[RECORDS TO PROCESS — start]

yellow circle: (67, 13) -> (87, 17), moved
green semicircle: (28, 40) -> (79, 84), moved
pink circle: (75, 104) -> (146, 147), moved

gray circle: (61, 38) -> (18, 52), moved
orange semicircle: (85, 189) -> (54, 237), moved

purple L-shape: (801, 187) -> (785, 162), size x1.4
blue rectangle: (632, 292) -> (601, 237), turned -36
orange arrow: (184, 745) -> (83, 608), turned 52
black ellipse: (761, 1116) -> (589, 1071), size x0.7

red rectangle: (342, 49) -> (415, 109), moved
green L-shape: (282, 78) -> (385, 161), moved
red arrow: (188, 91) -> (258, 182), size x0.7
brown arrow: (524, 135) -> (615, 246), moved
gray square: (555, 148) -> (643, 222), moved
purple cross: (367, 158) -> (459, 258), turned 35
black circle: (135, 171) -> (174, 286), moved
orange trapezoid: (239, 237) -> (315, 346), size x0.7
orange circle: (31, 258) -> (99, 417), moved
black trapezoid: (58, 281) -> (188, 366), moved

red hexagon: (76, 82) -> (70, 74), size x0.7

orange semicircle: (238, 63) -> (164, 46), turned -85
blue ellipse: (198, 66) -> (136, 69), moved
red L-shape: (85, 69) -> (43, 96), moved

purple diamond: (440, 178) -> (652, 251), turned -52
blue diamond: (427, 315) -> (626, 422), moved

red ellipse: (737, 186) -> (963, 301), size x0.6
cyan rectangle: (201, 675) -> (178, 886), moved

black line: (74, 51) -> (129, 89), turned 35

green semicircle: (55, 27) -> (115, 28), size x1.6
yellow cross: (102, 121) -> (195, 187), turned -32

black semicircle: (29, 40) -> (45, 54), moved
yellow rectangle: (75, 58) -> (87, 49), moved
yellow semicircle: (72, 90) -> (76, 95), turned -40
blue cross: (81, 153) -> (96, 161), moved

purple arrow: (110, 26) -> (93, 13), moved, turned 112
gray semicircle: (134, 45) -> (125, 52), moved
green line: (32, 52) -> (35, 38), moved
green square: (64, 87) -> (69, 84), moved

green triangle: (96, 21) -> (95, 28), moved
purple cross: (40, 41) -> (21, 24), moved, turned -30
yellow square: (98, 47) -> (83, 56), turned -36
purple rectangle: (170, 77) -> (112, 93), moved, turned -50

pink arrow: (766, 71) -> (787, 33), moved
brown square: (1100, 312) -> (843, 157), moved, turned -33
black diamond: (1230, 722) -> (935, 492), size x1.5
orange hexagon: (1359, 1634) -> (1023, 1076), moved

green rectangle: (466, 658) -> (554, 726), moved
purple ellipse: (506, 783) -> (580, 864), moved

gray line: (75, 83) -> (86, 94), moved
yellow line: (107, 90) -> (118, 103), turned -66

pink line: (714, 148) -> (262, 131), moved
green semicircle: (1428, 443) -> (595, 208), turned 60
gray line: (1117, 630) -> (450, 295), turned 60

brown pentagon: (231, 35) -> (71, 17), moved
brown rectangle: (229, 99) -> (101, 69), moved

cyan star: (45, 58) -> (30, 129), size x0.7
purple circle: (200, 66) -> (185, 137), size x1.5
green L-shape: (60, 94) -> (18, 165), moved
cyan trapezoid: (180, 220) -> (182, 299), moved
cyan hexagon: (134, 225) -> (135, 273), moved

[RECORDS TO PROCESS — finish]

With the line containing "green semicircle: (1428, 443)" as the first and the final line of the entries above as the last, write out that span exactly and nothing more.

### ANSWER TO THIS TASK
green semicircle: (1428, 443) -> (595, 208), turned 60
gray line: (1117, 630) -> (450, 295), turned 60

brown pentagon: (231, 35) -> (71, 17), moved
brown rectangle: (229, 99) -> (101, 69), moved

cyan star: (45, 58) -> (30, 129), size x0.7
purple circle: (200, 66) -> (185, 137), size x1.5
green L-shape: (60, 94) -> (18, 165), moved
cyan trapezoid: (180, 220) -> (182, 299), moved
cyan hexagon: (134, 225) -> (135, 273), moved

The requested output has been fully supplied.